* Records for the task
--- START ---

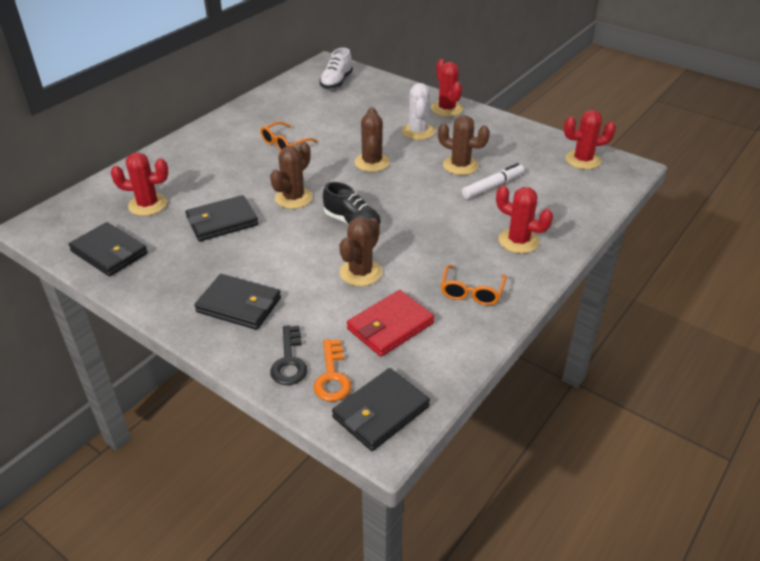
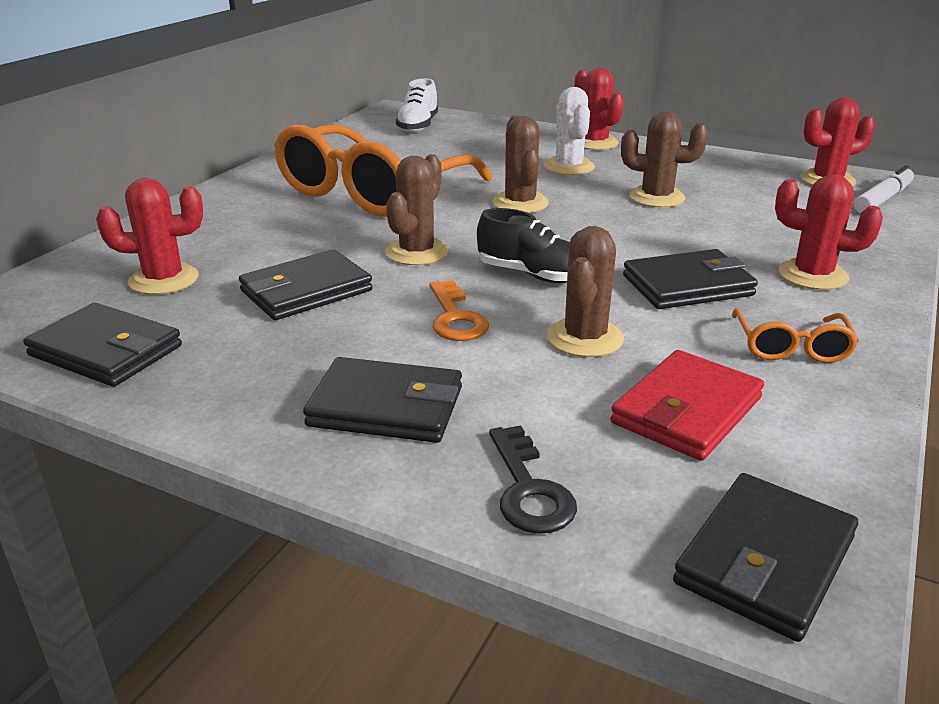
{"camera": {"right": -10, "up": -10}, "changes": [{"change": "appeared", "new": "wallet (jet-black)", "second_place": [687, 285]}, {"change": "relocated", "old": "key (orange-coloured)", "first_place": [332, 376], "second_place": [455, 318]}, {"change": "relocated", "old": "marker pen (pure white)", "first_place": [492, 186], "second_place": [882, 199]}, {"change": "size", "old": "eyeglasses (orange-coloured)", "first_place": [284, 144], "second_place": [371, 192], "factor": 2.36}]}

--- END ---
--- START ---

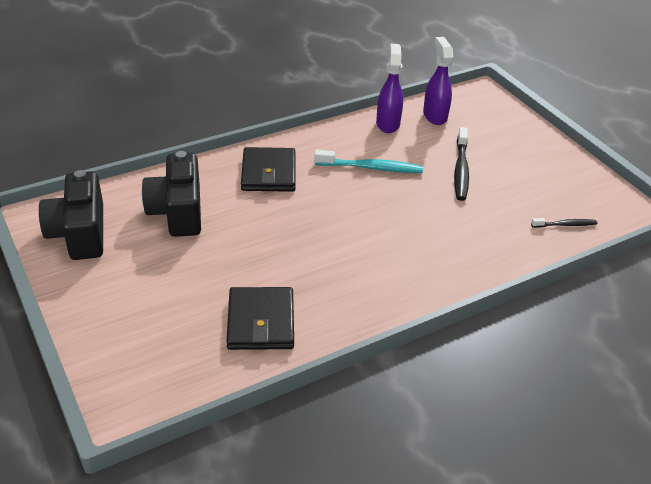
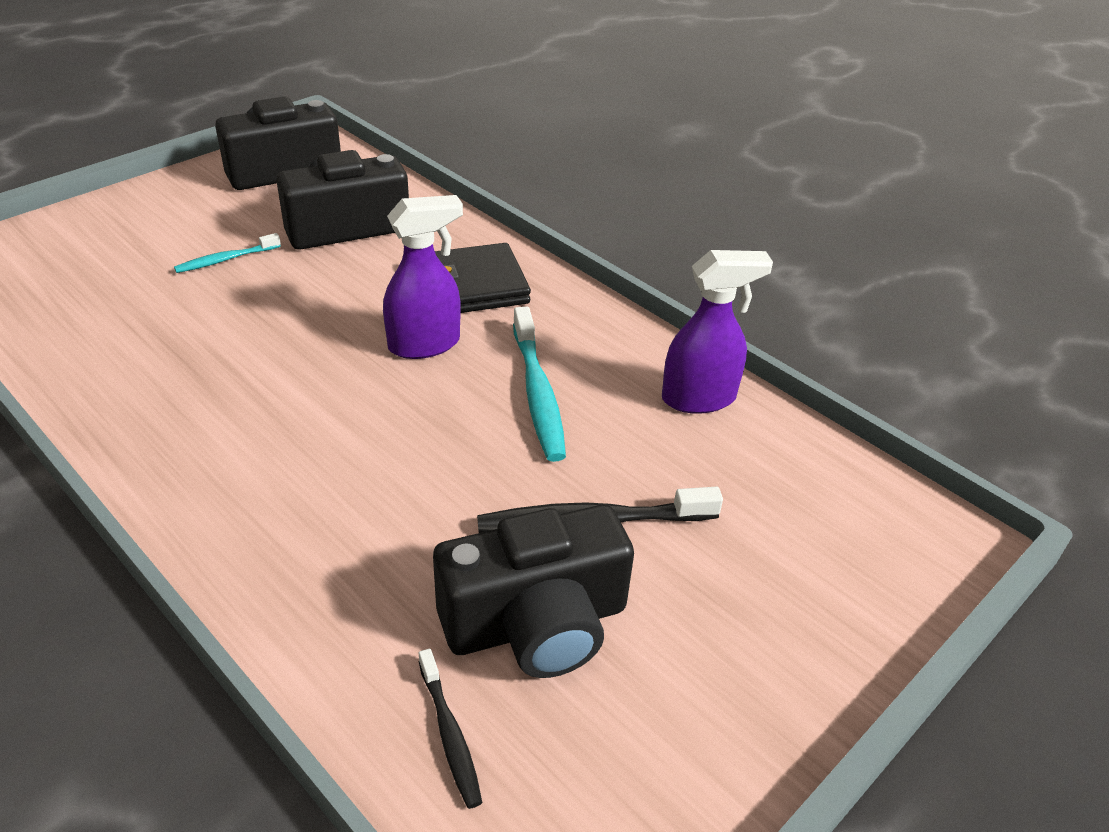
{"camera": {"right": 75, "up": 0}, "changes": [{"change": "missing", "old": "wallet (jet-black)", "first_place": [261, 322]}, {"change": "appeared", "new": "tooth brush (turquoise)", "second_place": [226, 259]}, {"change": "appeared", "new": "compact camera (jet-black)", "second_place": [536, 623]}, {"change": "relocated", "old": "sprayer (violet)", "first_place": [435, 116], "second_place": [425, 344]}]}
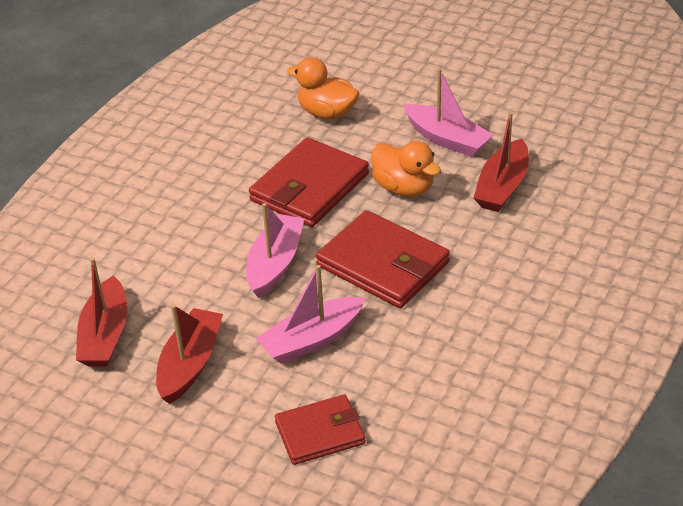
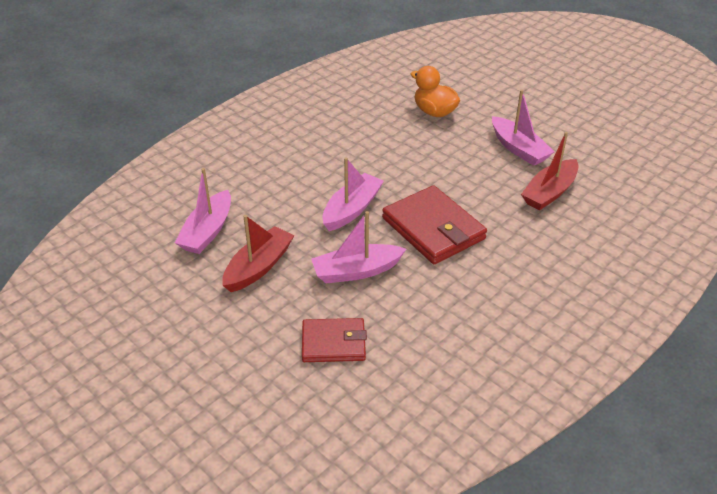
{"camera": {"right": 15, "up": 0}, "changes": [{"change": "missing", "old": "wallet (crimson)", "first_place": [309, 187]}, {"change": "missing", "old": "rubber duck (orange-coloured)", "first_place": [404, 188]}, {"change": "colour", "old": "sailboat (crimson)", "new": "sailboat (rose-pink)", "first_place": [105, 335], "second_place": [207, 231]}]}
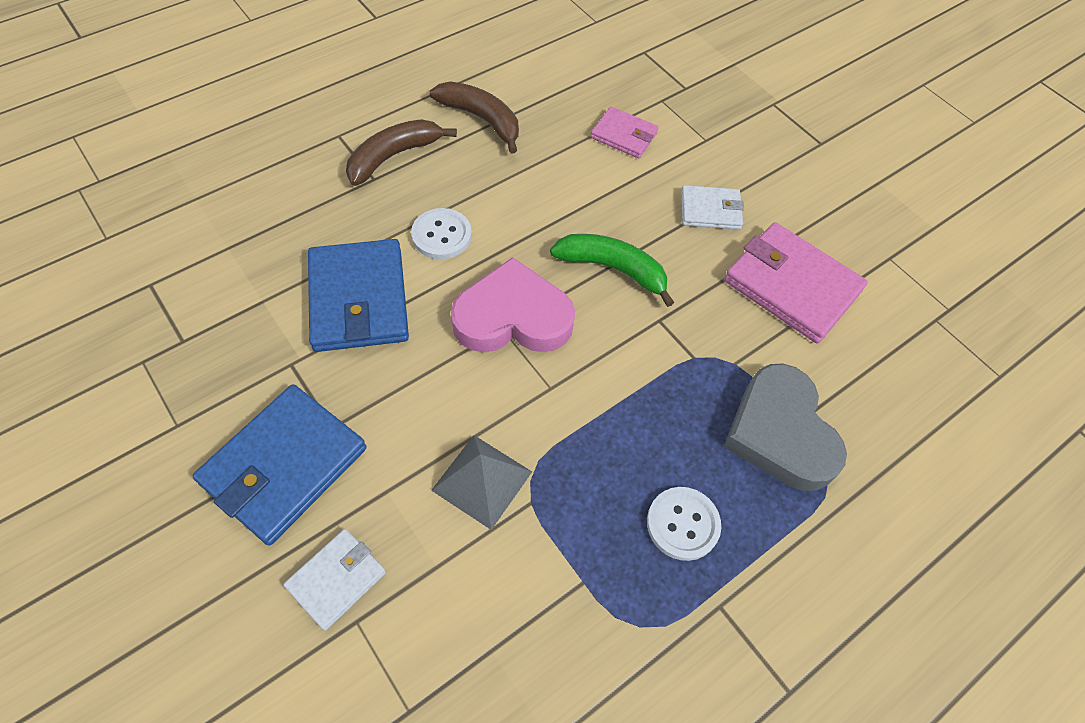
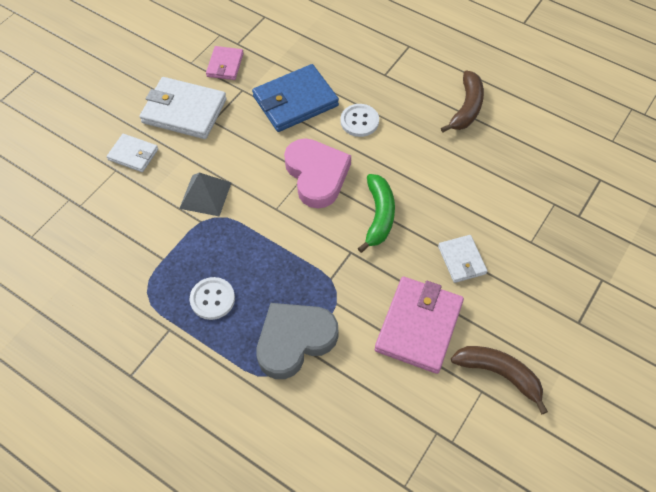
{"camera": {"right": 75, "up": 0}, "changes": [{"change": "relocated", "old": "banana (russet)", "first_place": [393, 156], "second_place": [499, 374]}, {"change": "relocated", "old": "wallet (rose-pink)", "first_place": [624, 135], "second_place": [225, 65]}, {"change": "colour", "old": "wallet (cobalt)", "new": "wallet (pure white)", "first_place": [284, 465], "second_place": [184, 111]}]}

--- END ---

* Task instructions
If a line in the entries holds the string "appeared", copy it.

* Answer to the problem
{"camera": {"right": -10, "up": -10}, "changes": [{"change": "appeared", "new": "wallet (jet-black)", "second_place": [687, 285]}, {"change": "relocated", "old": "key (orange-coloured)", "first_place": [332, 376], "second_place": [455, 318]}, {"change": "relocated", "old": "marker pen (pure white)", "first_place": [492, 186], "second_place": [882, 199]}, {"change": "size", "old": "eyeglasses (orange-coloured)", "first_place": [284, 144], "second_place": [371, 192], "factor": 2.36}]}
{"camera": {"right": 75, "up": 0}, "changes": [{"change": "missing", "old": "wallet (jet-black)", "first_place": [261, 322]}, {"change": "appeared", "new": "tooth brush (turquoise)", "second_place": [226, 259]}, {"change": "appeared", "new": "compact camera (jet-black)", "second_place": [536, 623]}, {"change": "relocated", "old": "sprayer (violet)", "first_place": [435, 116], "second_place": [425, 344]}]}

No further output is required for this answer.